==== Exercise materials ====

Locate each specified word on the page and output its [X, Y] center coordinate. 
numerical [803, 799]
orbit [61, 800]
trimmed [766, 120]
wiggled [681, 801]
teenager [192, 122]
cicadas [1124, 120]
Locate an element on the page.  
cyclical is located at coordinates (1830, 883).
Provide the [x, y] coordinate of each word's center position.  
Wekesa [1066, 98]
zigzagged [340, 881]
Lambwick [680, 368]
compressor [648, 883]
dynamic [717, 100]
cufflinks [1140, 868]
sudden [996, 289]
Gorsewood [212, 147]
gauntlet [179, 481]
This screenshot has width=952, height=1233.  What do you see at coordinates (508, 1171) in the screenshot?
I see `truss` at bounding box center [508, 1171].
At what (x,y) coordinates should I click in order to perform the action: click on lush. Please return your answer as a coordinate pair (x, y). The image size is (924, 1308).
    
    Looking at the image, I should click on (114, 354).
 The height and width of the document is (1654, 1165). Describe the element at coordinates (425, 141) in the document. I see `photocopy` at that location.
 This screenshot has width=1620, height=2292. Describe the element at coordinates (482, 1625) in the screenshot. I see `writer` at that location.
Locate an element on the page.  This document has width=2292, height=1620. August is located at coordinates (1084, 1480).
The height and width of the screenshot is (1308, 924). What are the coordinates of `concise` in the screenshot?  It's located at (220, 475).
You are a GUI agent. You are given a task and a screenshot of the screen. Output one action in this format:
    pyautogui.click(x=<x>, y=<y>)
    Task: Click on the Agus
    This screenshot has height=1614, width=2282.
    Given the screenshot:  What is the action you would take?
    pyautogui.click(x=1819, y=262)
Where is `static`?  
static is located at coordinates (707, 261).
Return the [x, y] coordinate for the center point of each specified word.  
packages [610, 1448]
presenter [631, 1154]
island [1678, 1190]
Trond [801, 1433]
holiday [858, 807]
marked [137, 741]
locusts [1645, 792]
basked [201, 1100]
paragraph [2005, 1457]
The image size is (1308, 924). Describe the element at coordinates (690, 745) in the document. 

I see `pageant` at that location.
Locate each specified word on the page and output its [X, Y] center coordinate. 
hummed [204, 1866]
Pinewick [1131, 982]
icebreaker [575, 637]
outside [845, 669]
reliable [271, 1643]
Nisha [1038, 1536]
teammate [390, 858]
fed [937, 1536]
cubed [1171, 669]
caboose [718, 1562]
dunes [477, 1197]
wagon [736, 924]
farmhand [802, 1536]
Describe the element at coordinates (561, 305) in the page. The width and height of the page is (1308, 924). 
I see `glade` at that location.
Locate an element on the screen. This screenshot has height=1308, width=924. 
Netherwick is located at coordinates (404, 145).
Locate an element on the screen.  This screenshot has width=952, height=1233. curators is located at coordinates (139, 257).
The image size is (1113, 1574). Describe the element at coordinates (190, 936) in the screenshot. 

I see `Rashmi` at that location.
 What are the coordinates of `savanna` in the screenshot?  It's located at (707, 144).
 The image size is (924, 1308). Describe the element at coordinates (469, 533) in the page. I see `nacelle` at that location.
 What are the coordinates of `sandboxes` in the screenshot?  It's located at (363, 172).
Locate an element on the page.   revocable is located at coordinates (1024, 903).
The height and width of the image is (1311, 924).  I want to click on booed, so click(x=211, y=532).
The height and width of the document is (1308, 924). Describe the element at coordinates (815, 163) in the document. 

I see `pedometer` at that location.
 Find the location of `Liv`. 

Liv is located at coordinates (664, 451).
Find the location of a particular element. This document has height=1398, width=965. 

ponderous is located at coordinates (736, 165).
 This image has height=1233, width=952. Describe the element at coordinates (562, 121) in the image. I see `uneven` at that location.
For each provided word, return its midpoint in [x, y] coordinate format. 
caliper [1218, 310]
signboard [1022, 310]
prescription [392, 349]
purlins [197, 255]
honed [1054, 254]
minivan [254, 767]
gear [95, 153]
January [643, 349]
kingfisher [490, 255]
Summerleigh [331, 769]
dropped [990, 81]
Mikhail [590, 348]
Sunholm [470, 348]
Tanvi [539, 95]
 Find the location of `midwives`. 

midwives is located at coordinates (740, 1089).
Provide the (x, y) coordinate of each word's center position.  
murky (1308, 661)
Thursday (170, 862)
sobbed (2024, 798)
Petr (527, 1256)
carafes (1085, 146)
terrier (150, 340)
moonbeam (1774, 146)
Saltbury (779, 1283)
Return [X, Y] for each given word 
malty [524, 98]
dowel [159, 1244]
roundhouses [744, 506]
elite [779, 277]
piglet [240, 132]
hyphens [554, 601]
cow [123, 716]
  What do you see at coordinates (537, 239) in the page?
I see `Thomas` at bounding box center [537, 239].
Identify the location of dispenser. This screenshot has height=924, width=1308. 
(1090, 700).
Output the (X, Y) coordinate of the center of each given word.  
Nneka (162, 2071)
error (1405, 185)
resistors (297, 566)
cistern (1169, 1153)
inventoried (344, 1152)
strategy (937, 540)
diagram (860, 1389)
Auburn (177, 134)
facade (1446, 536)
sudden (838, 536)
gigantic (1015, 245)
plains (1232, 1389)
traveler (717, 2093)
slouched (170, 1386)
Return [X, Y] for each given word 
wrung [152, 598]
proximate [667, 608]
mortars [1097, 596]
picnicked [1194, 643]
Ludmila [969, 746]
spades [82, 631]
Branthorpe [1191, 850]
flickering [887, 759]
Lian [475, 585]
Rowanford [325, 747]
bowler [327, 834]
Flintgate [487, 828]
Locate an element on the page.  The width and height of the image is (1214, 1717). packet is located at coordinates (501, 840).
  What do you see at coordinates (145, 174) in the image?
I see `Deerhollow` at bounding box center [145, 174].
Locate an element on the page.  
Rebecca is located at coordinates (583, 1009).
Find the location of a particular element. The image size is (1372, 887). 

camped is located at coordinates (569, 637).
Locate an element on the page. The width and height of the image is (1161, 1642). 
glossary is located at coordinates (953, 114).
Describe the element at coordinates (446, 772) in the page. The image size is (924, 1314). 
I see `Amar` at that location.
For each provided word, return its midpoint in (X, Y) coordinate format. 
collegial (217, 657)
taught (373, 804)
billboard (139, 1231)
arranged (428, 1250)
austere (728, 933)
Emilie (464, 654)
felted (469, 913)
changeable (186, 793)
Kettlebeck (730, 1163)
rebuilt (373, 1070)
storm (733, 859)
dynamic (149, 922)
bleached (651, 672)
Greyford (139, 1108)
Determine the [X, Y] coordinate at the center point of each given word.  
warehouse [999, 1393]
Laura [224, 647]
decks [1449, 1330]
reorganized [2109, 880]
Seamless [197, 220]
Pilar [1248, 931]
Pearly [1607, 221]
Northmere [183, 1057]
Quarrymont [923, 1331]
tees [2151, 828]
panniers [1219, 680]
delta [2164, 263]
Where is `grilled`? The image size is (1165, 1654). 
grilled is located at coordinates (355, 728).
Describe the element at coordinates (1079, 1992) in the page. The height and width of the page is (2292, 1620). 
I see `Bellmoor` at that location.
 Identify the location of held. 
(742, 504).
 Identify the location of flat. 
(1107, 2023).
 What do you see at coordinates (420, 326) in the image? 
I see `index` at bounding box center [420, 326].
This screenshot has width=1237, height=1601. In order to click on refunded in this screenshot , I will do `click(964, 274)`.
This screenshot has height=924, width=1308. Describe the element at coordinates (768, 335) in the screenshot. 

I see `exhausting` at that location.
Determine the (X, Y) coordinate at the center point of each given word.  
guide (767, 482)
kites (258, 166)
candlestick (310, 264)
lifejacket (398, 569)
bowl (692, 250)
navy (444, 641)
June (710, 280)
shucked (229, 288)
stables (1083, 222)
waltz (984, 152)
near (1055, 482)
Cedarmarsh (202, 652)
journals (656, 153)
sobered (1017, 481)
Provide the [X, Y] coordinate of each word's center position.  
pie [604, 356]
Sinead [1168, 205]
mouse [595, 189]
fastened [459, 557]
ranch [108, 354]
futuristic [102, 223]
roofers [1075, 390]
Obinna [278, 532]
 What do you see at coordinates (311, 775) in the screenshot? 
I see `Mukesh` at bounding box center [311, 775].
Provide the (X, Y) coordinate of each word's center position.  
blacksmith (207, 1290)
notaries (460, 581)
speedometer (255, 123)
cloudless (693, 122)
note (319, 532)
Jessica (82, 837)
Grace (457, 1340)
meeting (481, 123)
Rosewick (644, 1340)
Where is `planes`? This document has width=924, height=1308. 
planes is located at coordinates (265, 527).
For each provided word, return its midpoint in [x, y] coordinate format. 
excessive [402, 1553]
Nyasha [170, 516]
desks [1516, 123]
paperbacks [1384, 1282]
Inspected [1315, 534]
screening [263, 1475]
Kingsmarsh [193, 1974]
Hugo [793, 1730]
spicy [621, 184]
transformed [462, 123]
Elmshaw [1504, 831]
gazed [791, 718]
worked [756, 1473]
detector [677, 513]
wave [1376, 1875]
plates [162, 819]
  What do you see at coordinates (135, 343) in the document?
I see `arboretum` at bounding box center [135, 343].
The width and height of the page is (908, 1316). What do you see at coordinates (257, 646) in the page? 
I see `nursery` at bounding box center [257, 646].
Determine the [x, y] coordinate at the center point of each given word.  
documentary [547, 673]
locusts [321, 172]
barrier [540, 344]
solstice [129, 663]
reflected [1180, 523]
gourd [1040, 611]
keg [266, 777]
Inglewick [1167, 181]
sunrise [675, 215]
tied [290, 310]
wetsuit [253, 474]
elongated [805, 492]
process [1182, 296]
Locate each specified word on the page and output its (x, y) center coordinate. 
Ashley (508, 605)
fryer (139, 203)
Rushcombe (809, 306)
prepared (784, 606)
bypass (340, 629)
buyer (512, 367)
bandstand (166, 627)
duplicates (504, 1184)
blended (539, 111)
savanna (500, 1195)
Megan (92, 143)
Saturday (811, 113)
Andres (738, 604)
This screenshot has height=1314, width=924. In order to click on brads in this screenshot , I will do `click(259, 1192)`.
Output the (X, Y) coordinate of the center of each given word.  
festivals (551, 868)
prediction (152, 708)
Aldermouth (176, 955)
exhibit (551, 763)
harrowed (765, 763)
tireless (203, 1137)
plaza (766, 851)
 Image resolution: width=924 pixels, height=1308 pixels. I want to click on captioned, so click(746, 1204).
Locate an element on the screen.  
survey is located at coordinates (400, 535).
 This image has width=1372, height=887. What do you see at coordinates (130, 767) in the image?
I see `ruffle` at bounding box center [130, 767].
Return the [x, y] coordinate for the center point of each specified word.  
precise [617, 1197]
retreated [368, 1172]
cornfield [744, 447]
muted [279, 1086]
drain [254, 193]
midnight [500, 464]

====

### Objective
Swap "Identify" for "Determine" in the rows running from the line with "cow [123, 716]" up to and including the line with "slouched (170, 1386)", and reproduce only those rows with nothing else altered.

### Written solution
cow [123, 716]
  What do you see at coordinates (537, 239) in the page?
I see `Thomas` at bounding box center [537, 239].
Determine the location of dispenser. This screenshot has height=924, width=1308. 
(1090, 700).
Output the (X, Y) coordinate of the center of each given word.  
Nneka (162, 2071)
error (1405, 185)
resistors (297, 566)
cistern (1169, 1153)
inventoried (344, 1152)
strategy (937, 540)
diagram (860, 1389)
Auburn (177, 134)
facade (1446, 536)
sudden (838, 536)
gigantic (1015, 245)
plains (1232, 1389)
traveler (717, 2093)
slouched (170, 1386)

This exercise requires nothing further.